_About this task_
The listing below should be printed exactly, every line of it. Skip the pictures.

_Data_
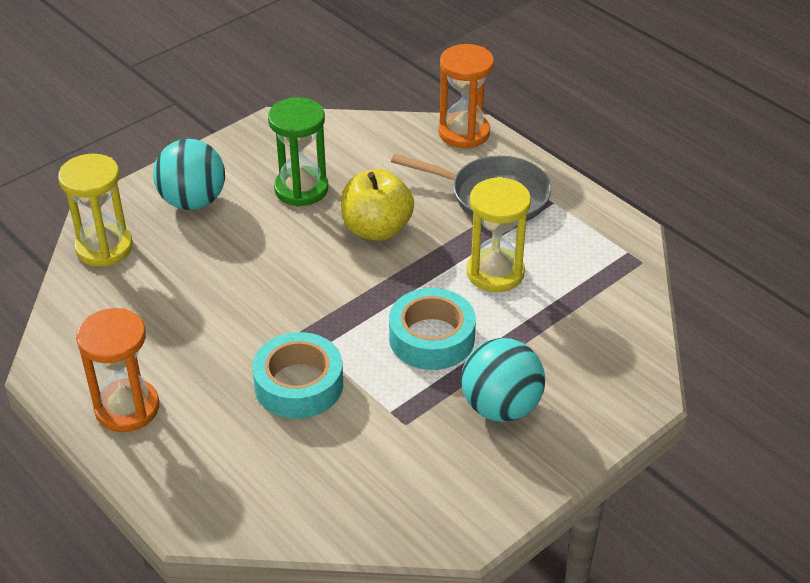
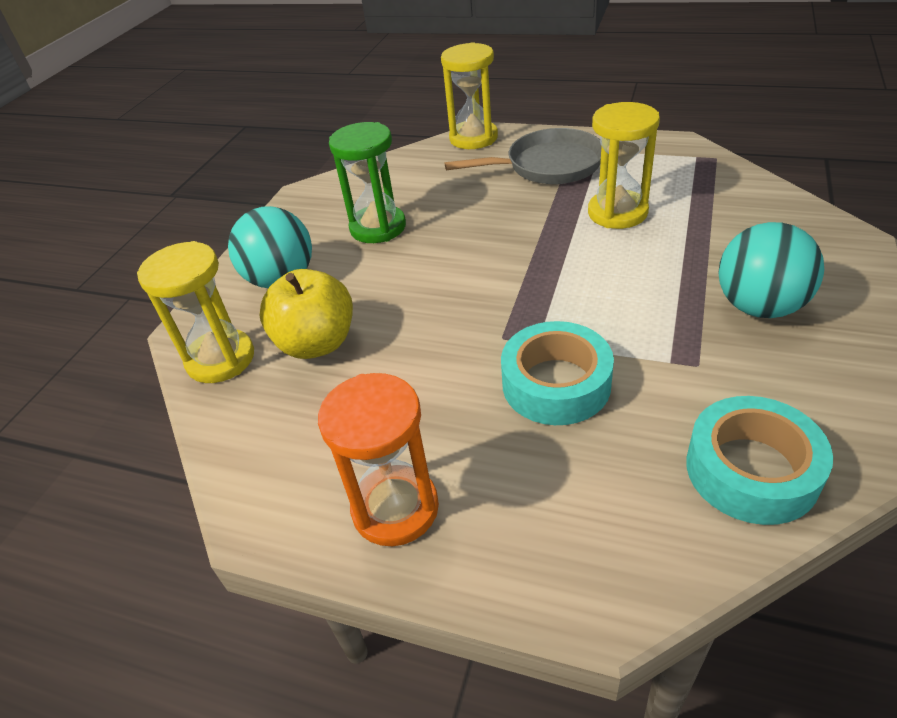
camera: 25 degrees left, 0 degrees up
(376, 229) = (479, 227): yellow apple -> yellow apple (317, 343)
(431, 338) = (628, 283): turquoise tape -> turquoise tape (751, 470)
(464, 133) = (473, 138): orange hourglass -> yellow hourglass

_Your response_
camera: 25 degrees left, 0 degrees up
(376, 229) = (479, 227): yellow apple -> yellow apple (317, 343)
(431, 338) = (628, 283): turquoise tape -> turquoise tape (751, 470)
(464, 133) = (473, 138): orange hourglass -> yellow hourglass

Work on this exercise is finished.